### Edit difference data
**********

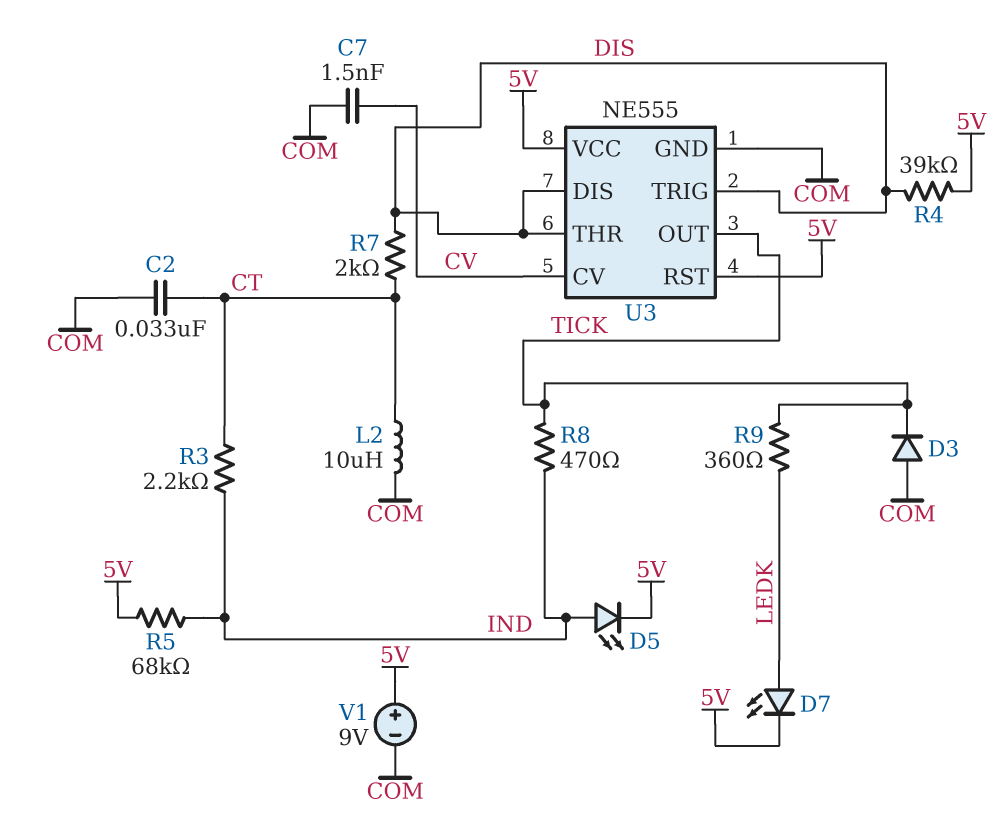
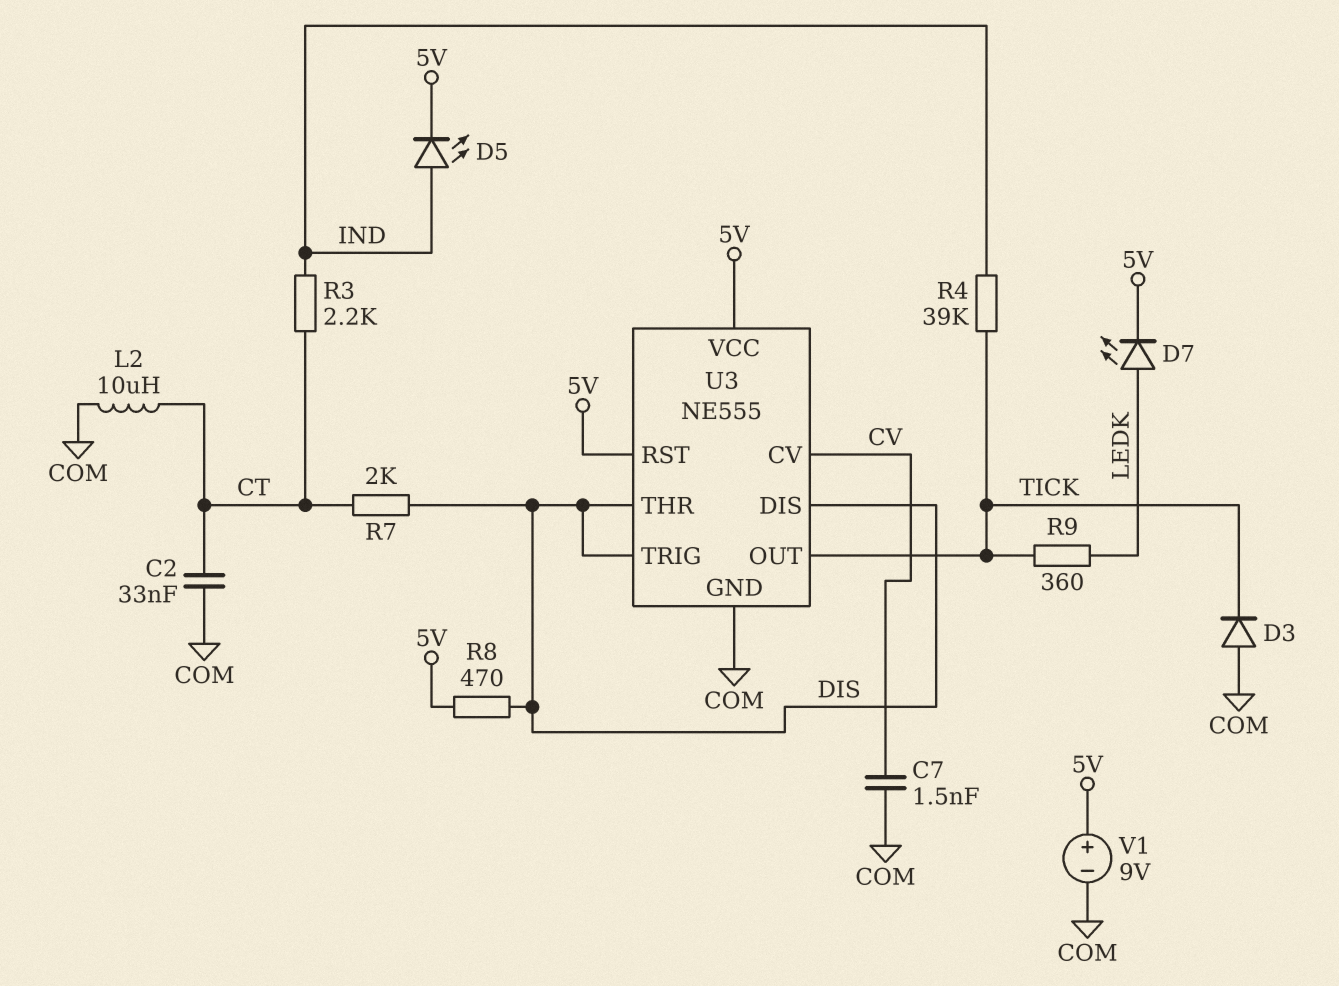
R4: 39k (5V, DIS) -> 39k (IND, TICK)
R5: 68k (5V, IND) -> none
R8: 470 (IND, TICK) -> 470 (5V, DIS)

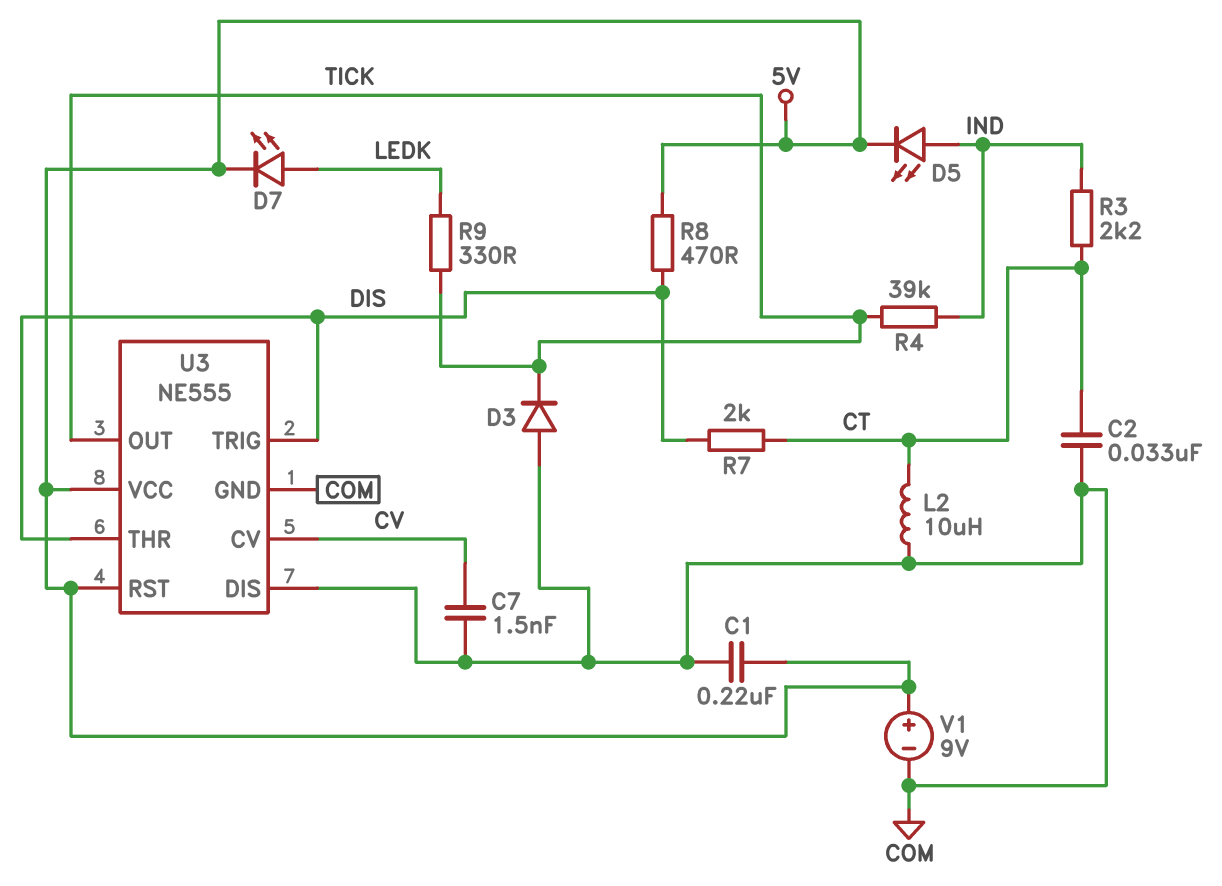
C1: none -> 220nF (5V, COM)
R9: 360 (LEDK, TICK) -> 330 (LEDK, TICK)
U3 pin DIS: DIS -> COM

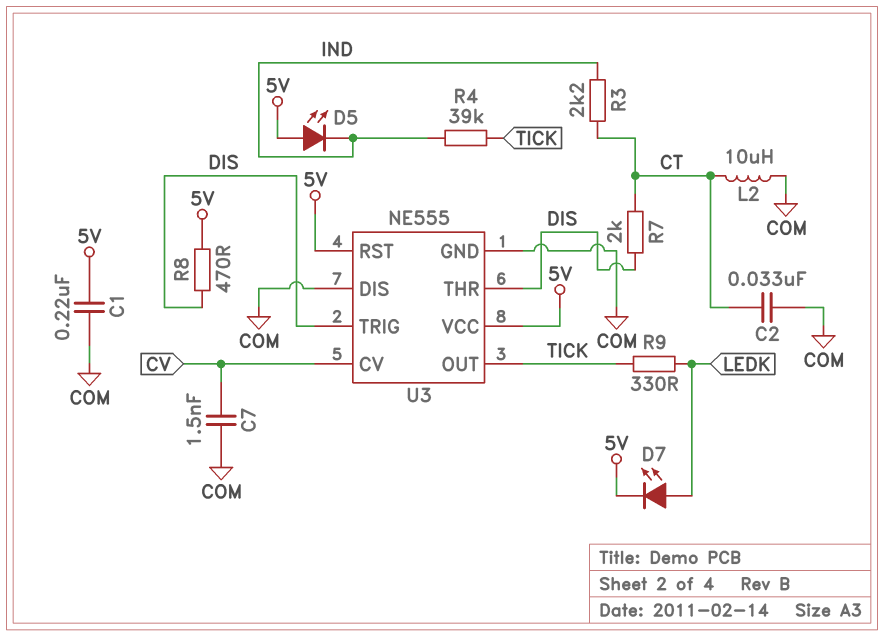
D3: diode (A COM, K TICK) -> none
D5: LED (A IND, K 5V) -> LED (A 5V, K IND)
V1: 9V (plus 5V, minus COM) -> none

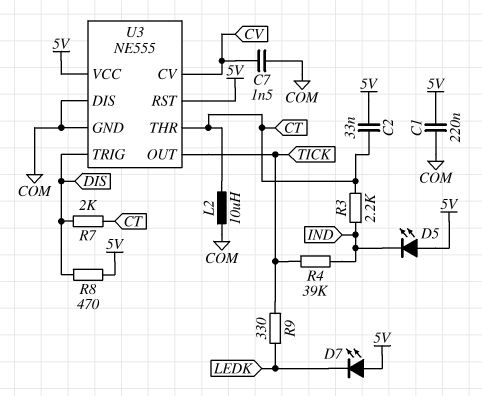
C2: 33nF (COM, CT) -> 33nF (5V, CT)
D7: LED (A LEDK, K 5V) -> LED (A 5V, K LEDK)
U3 pin THR: DIS -> CT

**********

### WORK TO BE COMPLETED
If a line in the data contains the string "TICK", copy it.

### EXERCISE ANSWER
R4: 39k (5V, DIS) -> 39k (IND, TICK)
R8: 470 (IND, TICK) -> 470 (5V, DIS)
R9: 360 (LEDK, TICK) -> 330 (LEDK, TICK)
D3: diode (A COM, K TICK) -> none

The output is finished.